• THE DATA:

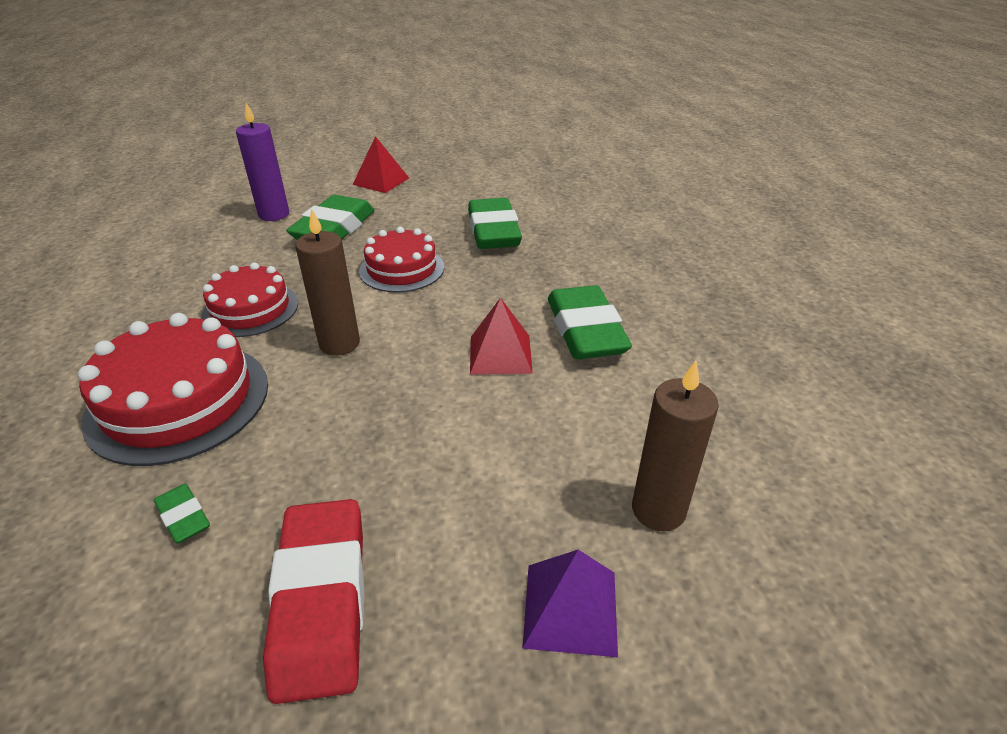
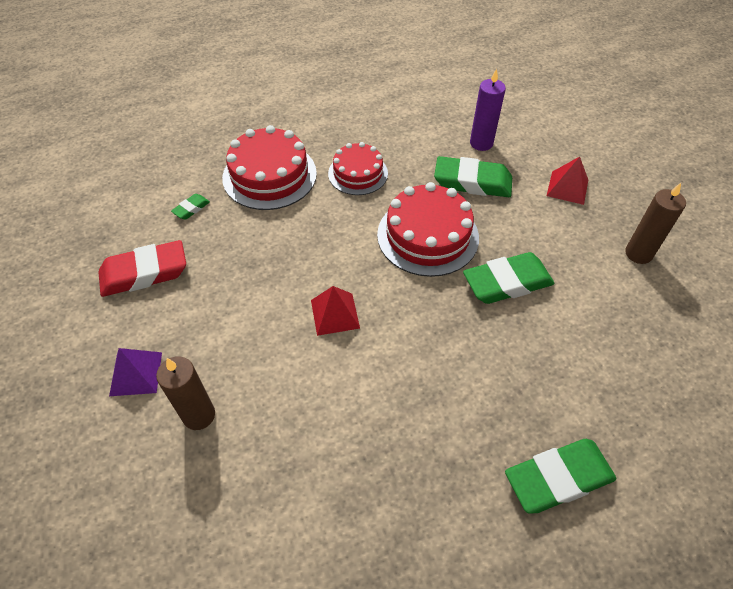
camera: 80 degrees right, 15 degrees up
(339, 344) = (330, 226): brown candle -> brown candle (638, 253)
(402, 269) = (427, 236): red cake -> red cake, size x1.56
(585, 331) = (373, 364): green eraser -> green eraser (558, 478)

---

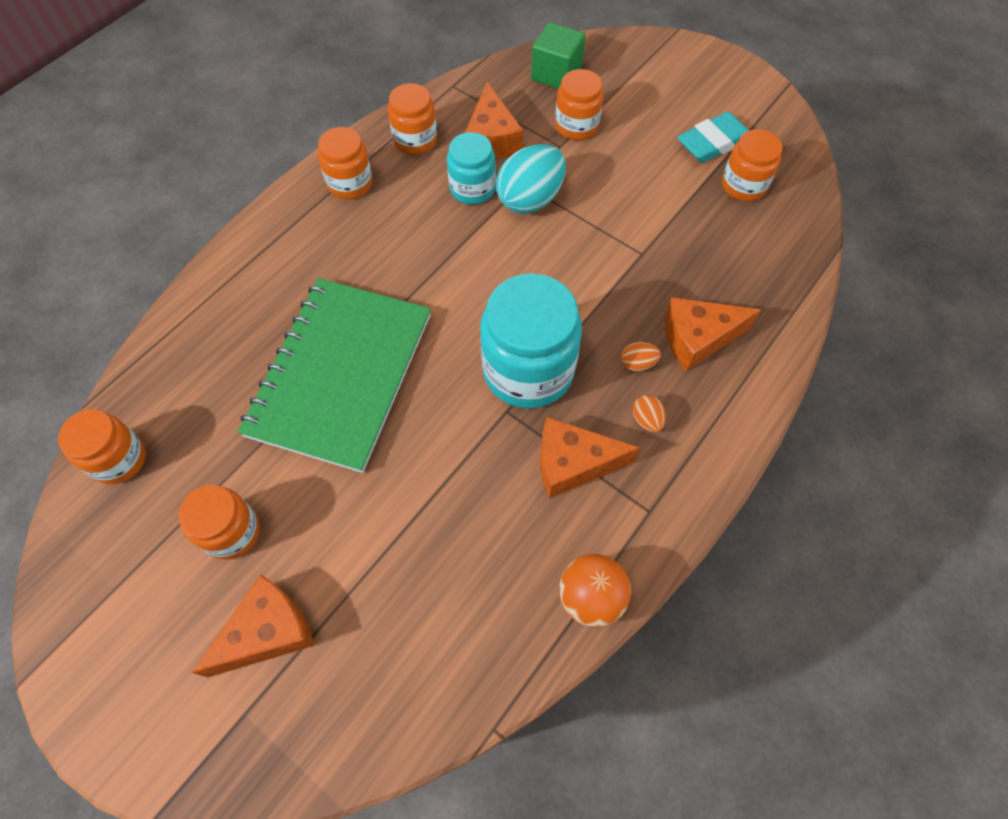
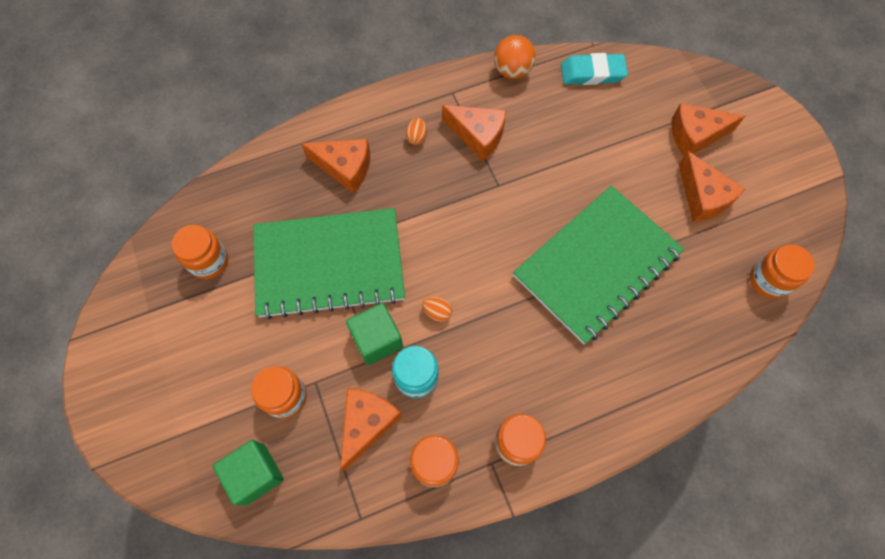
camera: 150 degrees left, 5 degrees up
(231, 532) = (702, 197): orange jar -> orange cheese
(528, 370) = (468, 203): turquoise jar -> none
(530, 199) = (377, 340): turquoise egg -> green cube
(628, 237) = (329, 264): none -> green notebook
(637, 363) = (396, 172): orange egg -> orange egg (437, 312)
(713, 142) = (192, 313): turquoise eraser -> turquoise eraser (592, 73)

• EXERCISE: Print exactly the lines above, between the one holding "camera: 80 degrees right, 15 degrees up" and the one holding "(585, 331) = (373, 364): green", inclusive, and nothing besides.

• PROBLEM SOLUTION:
camera: 80 degrees right, 15 degrees up
(339, 344) = (330, 226): brown candle -> brown candle (638, 253)
(402, 269) = (427, 236): red cake -> red cake, size x1.56
(585, 331) = (373, 364): green eraser -> green eraser (558, 478)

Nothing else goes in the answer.